» **Problem to solve**: Though the records contain pictures, copy none of them; repeat exactly the lines from the one with "Someone took away" to the end.

Segment Open

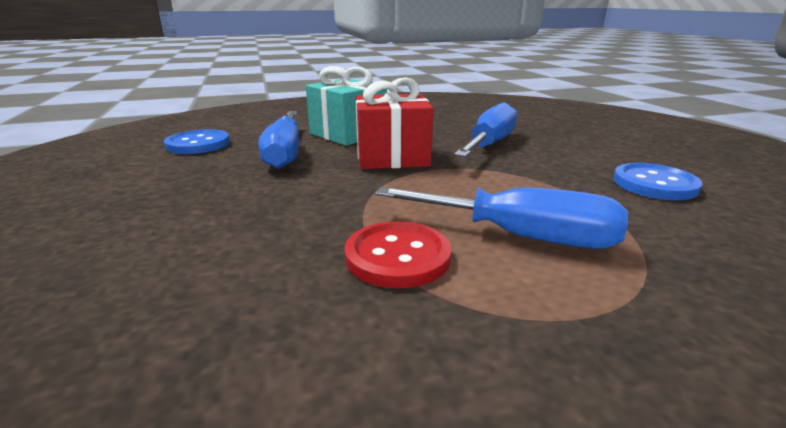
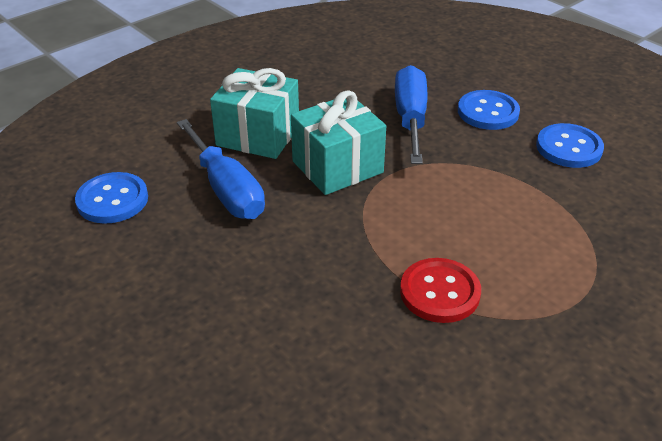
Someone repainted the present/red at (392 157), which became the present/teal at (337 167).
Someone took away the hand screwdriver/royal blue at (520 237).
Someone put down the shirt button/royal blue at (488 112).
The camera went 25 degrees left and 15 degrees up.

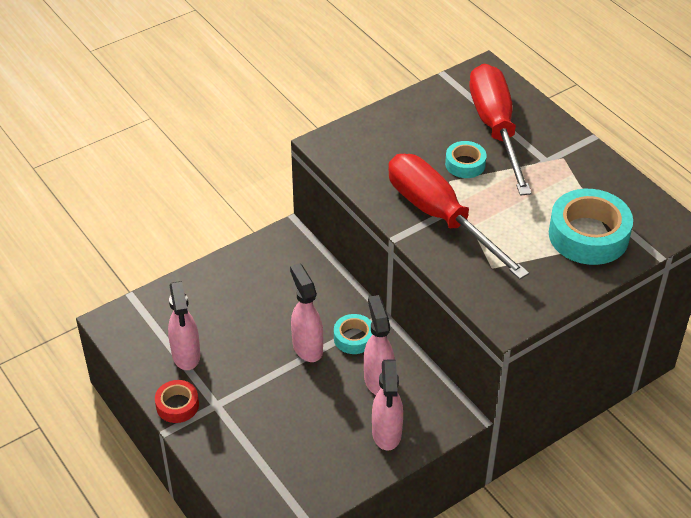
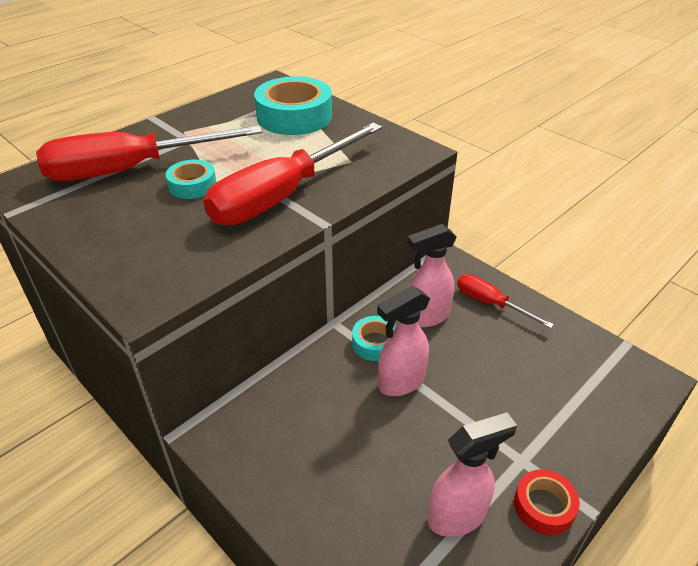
Someone swapped the spray bottle/rose-pink at (386 434) for the hand screwdriver/red at (490 303).
The camera went 100 degrees left and 5 degrees down.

Segment Closed

» **Exercise answer**:
Someone took away the hand screwdriver/royal blue at (520 237).
Someone put down the shirt button/royal blue at (488 112).
The camera went 25 degrees left and 15 degrees up.

Someone swapped the spray bottle/rose-pink at (386 434) for the hand screwdriver/red at (490 303).
The camera went 100 degrees left and 5 degrees down.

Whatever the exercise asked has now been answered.